EXERCISE DIRECTIONS
Reproduce verbatim the line containing "SW2: button (+5V, U2/RST)" and every line that follows it through the end of the entries below, omitting all pictures.

PROVIDED ENTRIES
════════════════════
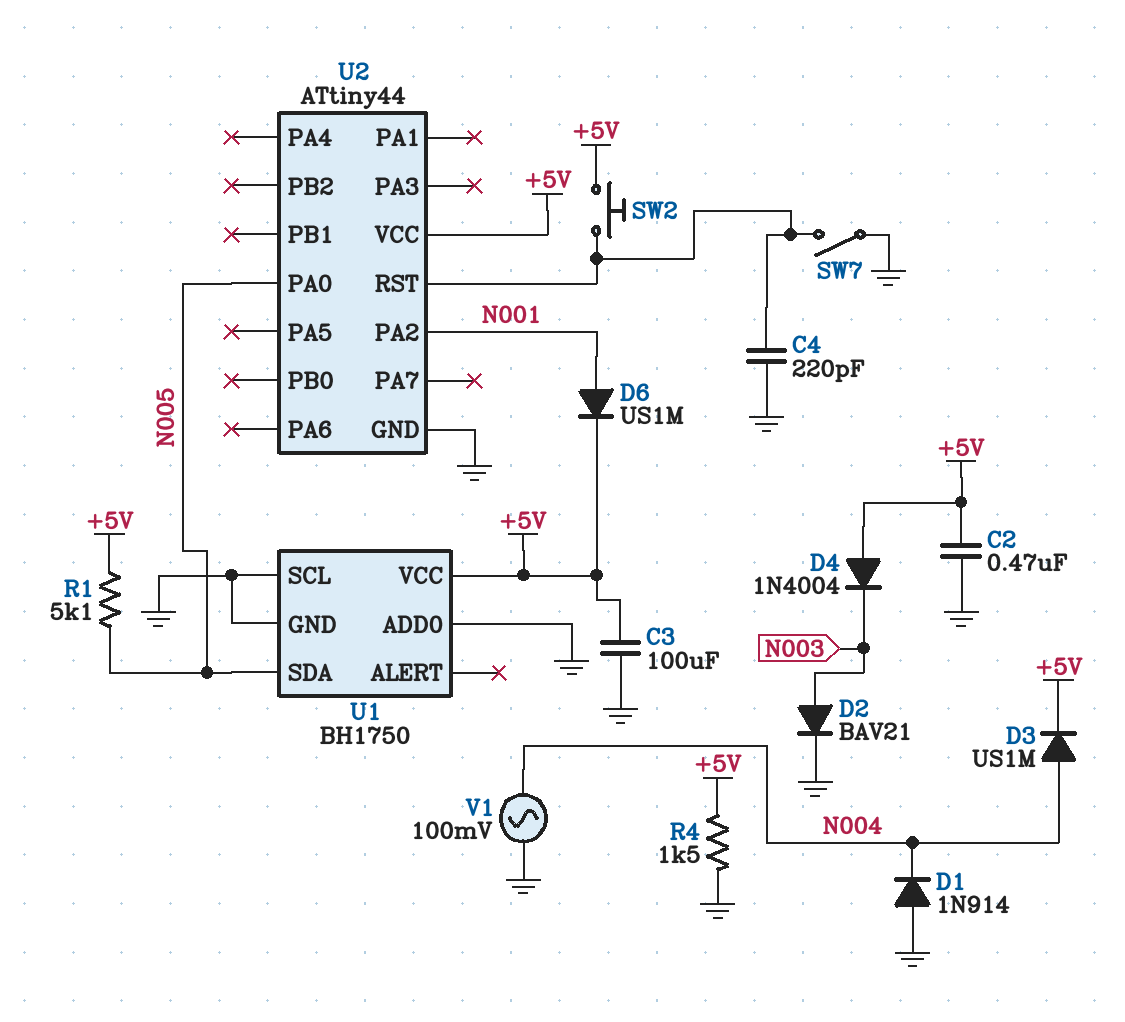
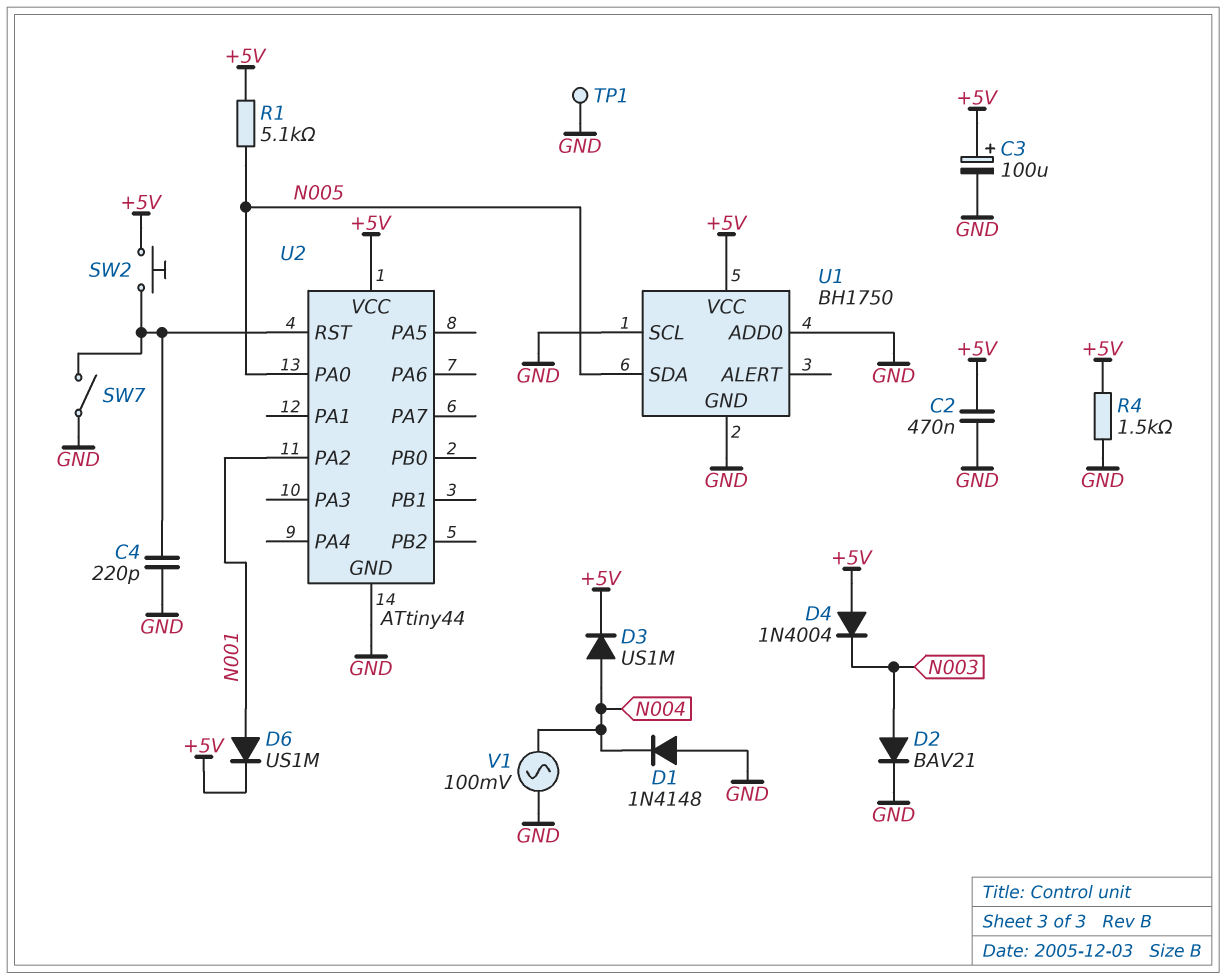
C3: 100uF (+5V, GND) -> 100uF (plus +5V, minus GND)
D1: diode 1N914 (A GND, K N004) -> diode 1N4148 (A GND, K N004)
TP1: none -> test point (GND)

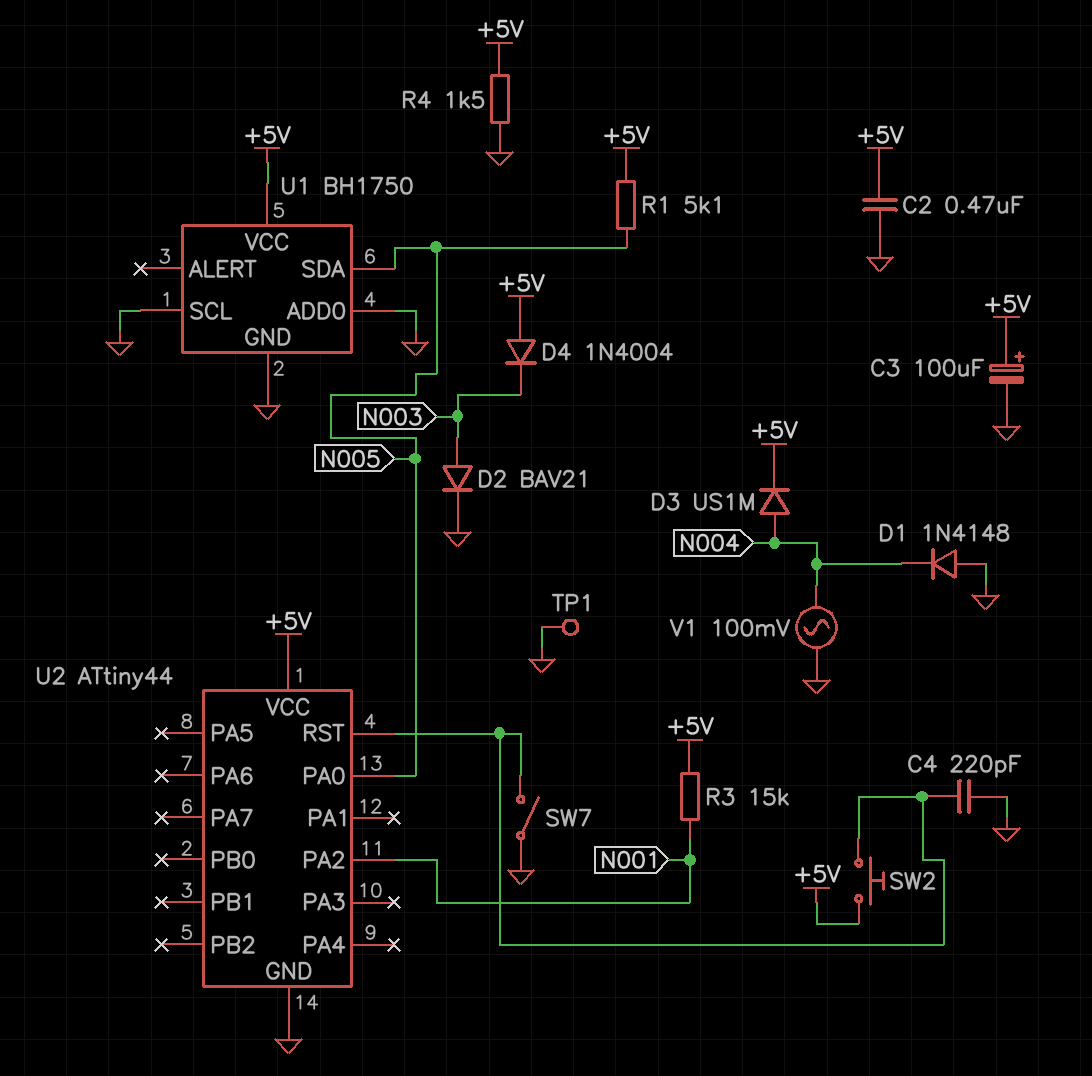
D6: diode US1M (A N001, K +5V) -> none
R3: none -> 15k (+5V, N001)

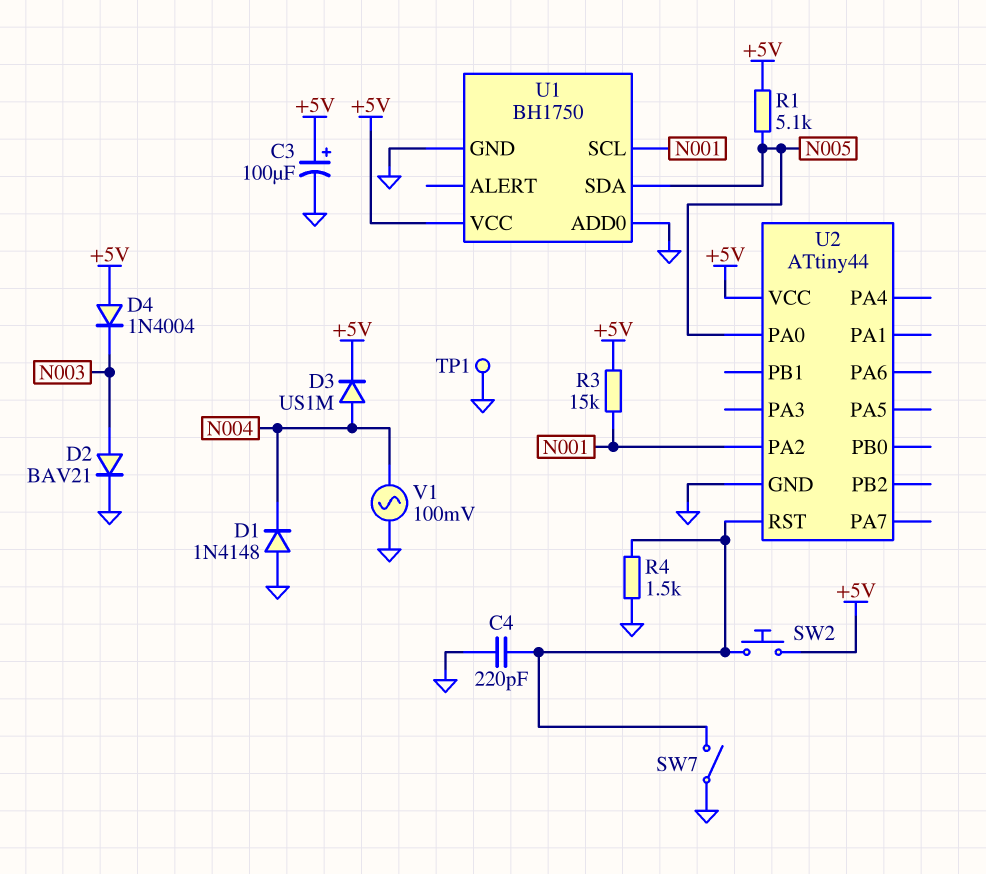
C2: 470nF (+5V, GND) -> none
R4: 1.5k (+5V, GND) -> 1.5k (GND, U2/RST)
U1 pin SCL: GND -> N001

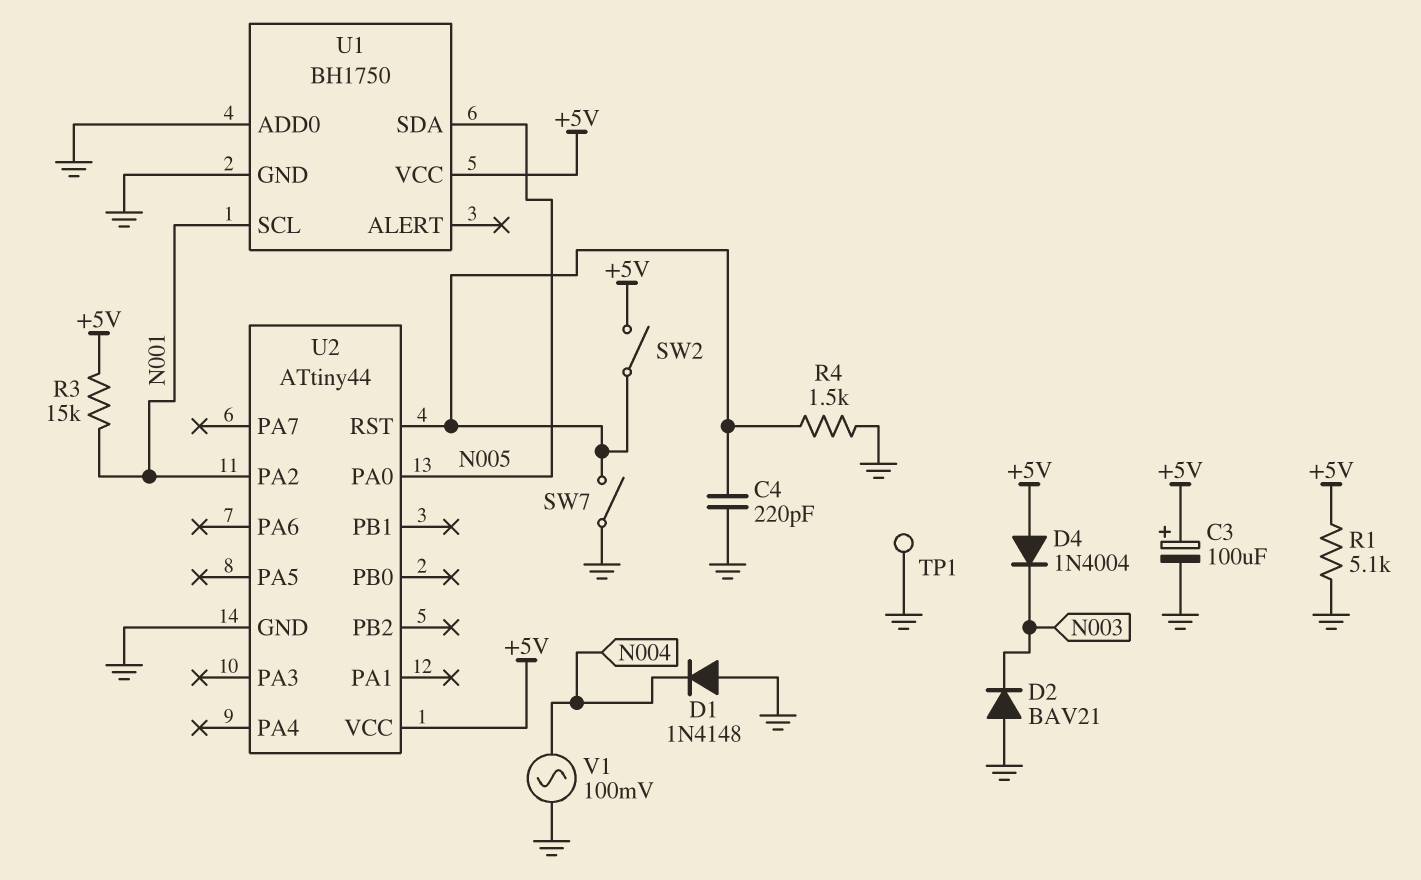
D2: diode BAV21 (A N003, K GND) -> diode BAV21 (A GND, K N003)
D3: diode US1M (A N004, K +5V) -> none
R1: 5.1k (+5V, N005) -> 5.1k (+5V, GND)
SW2: button (+5V, U2/RST) -> switch (+5V, U2/RST)

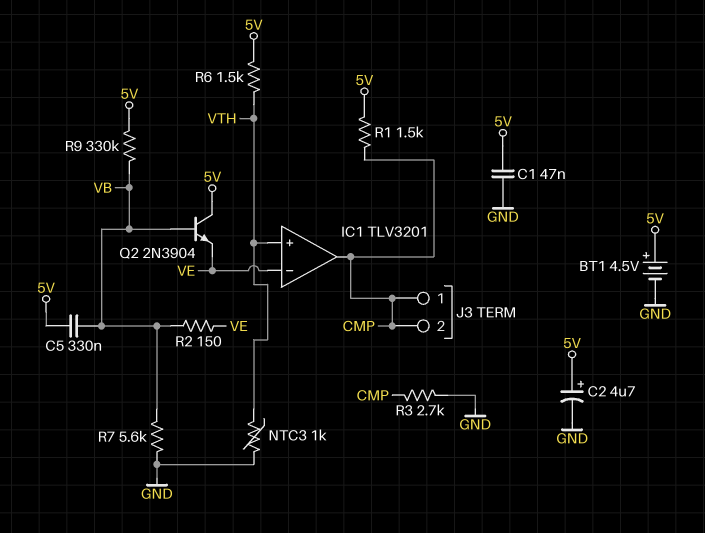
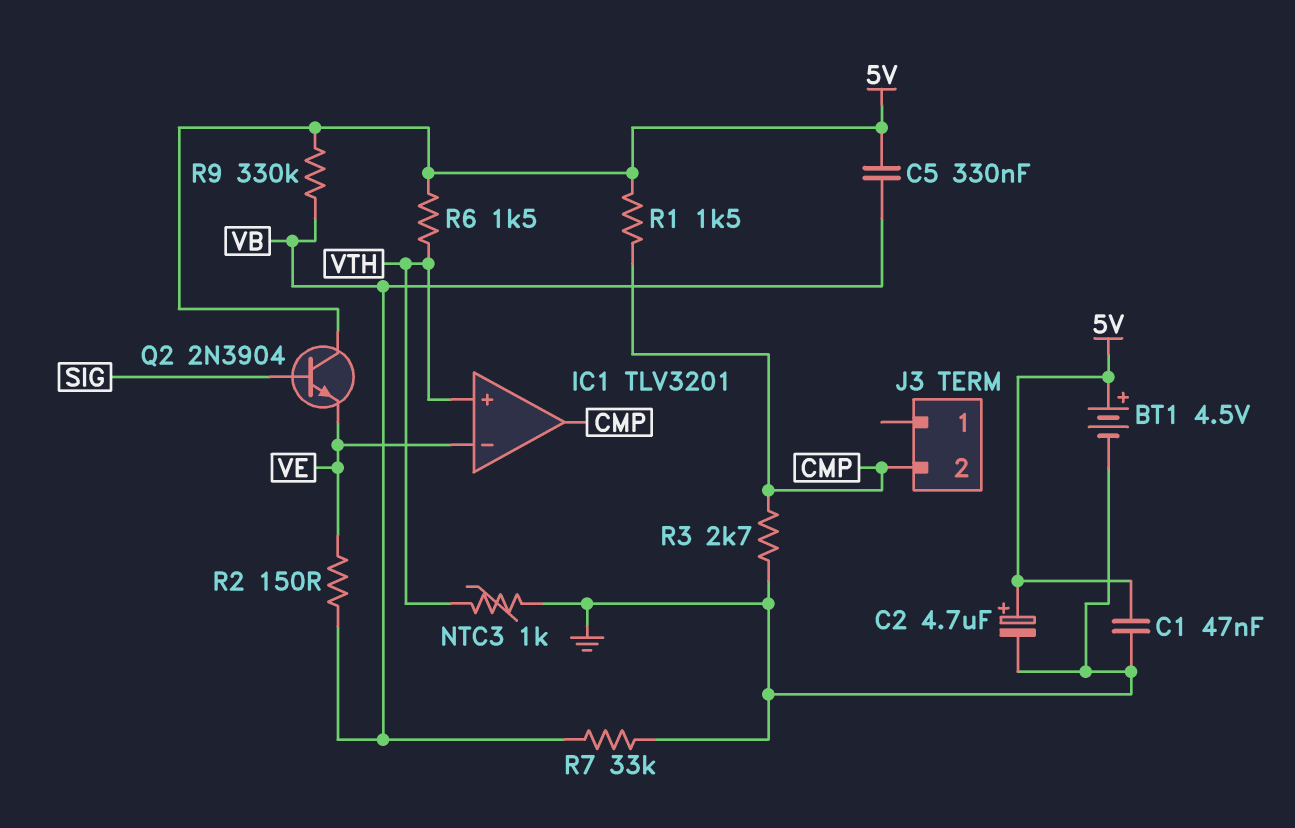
J3 pin 1: CMP -> none
Q2: NPN 2N3904 (B VB, C 5V, E VE) -> NPN 2N3904 (B SIG, C 5V, E VE)
R7: 5.6k (GND, VB) -> 33k (GND, VB)

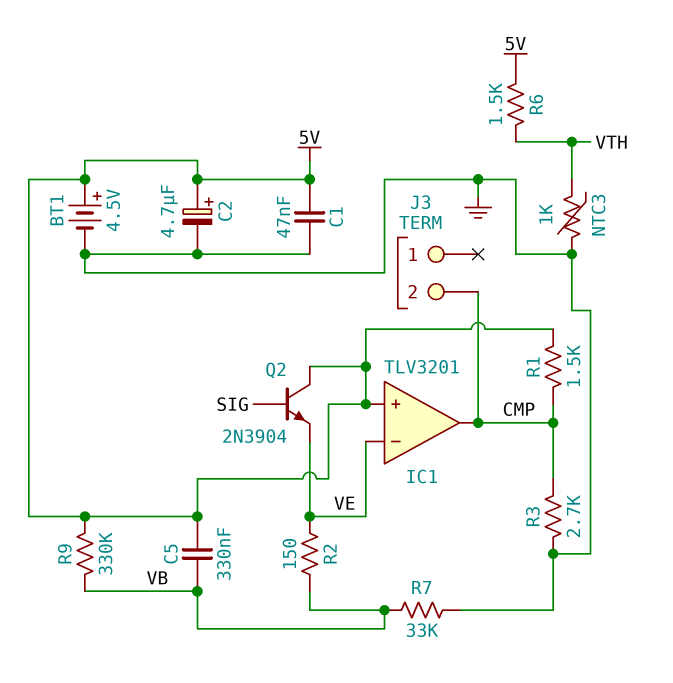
IC1 pin in+: VTH -> 5V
════════════════════
RESULT OF THE TASK
SW2: button (+5V, U2/RST) -> switch (+5V, U2/RST)

J3 pin 1: CMP -> none
Q2: NPN 2N3904 (B VB, C 5V, E VE) -> NPN 2N3904 (B SIG, C 5V, E VE)
R7: 5.6k (GND, VB) -> 33k (GND, VB)

IC1 pin in+: VTH -> 5V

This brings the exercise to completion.